> **ABOUT THIS TASK**
Select and copy out every line in the records containing "DFPlayer".

....

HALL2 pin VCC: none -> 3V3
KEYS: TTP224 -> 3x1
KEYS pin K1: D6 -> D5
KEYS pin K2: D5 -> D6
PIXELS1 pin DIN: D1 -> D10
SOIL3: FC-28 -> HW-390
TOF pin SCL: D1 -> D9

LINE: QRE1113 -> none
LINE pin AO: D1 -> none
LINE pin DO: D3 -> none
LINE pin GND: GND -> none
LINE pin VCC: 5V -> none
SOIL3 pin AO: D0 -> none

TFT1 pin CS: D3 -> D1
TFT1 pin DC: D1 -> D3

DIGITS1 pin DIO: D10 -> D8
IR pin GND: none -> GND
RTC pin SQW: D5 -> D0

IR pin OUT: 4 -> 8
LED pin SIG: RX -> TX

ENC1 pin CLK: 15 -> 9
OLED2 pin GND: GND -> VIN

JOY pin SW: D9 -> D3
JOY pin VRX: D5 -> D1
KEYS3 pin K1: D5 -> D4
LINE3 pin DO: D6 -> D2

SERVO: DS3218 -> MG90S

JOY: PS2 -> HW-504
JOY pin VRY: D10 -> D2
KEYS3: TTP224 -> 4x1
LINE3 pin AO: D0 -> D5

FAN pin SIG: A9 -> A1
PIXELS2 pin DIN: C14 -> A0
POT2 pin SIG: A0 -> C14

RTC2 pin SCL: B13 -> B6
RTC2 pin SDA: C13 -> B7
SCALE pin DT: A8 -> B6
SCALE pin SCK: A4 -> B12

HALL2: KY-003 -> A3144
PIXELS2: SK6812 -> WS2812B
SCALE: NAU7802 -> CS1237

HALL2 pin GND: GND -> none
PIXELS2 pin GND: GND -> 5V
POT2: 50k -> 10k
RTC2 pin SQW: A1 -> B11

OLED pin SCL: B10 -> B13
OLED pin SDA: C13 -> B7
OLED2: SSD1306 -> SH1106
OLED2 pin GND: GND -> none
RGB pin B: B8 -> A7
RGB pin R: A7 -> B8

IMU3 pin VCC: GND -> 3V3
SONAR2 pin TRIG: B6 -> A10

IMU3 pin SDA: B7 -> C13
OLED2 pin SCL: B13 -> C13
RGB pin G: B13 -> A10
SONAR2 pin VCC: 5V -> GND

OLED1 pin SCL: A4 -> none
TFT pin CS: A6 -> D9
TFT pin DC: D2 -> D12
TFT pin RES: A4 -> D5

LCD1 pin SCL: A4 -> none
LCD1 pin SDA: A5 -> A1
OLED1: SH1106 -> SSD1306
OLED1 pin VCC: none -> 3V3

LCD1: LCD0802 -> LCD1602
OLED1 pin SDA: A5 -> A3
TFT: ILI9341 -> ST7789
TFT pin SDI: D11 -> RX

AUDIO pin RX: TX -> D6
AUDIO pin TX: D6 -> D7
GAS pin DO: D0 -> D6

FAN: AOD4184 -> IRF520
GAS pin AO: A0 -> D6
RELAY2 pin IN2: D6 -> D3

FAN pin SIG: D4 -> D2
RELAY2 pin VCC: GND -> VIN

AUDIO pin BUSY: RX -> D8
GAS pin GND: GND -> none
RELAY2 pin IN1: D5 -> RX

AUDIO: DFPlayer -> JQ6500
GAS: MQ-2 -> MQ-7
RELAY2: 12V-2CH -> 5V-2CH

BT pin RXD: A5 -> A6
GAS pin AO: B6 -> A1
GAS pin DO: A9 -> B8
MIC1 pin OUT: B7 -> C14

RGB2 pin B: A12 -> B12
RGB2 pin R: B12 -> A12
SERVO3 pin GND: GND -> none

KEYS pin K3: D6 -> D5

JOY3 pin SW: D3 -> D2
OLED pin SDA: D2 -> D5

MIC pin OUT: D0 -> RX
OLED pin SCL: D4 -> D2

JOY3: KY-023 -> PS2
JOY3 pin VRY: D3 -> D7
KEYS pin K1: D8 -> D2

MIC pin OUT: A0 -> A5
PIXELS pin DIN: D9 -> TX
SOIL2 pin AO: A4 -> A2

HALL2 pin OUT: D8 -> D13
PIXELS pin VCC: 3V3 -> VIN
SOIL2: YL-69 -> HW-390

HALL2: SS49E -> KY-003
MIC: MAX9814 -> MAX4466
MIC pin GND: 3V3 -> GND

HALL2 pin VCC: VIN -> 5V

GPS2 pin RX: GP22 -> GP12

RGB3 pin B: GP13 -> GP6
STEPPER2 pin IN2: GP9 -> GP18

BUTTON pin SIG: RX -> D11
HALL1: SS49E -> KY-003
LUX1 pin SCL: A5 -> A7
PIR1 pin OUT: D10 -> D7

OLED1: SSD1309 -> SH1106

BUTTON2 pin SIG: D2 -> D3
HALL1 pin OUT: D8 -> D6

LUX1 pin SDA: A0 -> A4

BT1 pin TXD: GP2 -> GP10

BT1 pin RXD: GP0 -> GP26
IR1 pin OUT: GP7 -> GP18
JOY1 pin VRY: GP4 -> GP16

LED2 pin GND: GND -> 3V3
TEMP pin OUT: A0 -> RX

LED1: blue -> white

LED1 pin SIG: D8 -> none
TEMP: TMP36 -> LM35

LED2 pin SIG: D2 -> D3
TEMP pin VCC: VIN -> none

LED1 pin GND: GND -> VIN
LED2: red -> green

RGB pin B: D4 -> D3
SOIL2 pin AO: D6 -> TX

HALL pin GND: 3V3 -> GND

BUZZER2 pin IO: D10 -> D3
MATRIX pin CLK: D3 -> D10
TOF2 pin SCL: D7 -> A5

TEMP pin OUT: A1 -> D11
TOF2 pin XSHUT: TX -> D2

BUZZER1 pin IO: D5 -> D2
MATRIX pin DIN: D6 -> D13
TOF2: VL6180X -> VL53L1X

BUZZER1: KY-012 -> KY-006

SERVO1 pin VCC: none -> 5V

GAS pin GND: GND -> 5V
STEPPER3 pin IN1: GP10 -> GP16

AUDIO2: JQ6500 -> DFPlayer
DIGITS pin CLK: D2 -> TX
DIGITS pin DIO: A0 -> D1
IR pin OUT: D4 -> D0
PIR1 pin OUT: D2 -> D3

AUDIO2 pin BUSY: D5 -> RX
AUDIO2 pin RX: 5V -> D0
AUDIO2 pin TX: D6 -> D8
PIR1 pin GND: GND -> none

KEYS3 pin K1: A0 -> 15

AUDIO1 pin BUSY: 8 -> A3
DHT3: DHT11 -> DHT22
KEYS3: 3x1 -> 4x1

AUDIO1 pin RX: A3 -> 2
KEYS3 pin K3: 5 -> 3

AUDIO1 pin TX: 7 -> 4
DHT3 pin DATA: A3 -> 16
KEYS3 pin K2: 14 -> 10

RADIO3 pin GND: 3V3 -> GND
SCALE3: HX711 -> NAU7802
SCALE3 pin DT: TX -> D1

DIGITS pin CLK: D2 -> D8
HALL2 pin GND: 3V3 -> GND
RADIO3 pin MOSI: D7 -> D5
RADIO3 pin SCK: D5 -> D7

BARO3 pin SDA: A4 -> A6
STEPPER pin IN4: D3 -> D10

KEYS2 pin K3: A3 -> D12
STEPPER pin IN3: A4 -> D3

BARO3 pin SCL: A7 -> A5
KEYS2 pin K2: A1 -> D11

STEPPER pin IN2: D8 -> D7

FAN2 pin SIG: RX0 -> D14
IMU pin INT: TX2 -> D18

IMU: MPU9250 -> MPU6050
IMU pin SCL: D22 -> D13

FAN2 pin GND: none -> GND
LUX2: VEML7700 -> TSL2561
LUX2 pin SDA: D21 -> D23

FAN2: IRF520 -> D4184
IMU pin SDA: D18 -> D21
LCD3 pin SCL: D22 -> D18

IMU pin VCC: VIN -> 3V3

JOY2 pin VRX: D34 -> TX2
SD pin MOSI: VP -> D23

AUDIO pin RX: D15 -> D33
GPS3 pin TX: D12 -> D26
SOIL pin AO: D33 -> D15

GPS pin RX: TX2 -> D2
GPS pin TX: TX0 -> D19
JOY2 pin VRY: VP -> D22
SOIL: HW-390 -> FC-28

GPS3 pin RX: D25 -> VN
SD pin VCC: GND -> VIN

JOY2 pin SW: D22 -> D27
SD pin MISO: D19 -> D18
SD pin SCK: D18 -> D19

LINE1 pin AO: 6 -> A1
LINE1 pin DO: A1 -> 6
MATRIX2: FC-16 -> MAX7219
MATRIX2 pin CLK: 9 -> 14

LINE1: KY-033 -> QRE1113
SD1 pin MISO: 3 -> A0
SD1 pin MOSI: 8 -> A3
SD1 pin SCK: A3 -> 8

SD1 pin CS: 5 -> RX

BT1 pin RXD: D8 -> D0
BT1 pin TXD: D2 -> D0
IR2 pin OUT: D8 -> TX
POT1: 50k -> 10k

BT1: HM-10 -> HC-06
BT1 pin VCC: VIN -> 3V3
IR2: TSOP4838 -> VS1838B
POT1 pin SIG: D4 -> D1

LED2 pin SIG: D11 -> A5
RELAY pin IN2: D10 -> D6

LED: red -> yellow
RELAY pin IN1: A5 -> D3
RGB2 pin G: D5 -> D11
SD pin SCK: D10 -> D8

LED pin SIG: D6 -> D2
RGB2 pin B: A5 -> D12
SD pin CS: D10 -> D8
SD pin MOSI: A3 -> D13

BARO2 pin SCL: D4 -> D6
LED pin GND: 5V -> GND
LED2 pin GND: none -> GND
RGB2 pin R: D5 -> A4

....

> **ANSWER BOX**
AUDIO: DFPlayer -> JQ6500
AUDIO2: JQ6500 -> DFPlayer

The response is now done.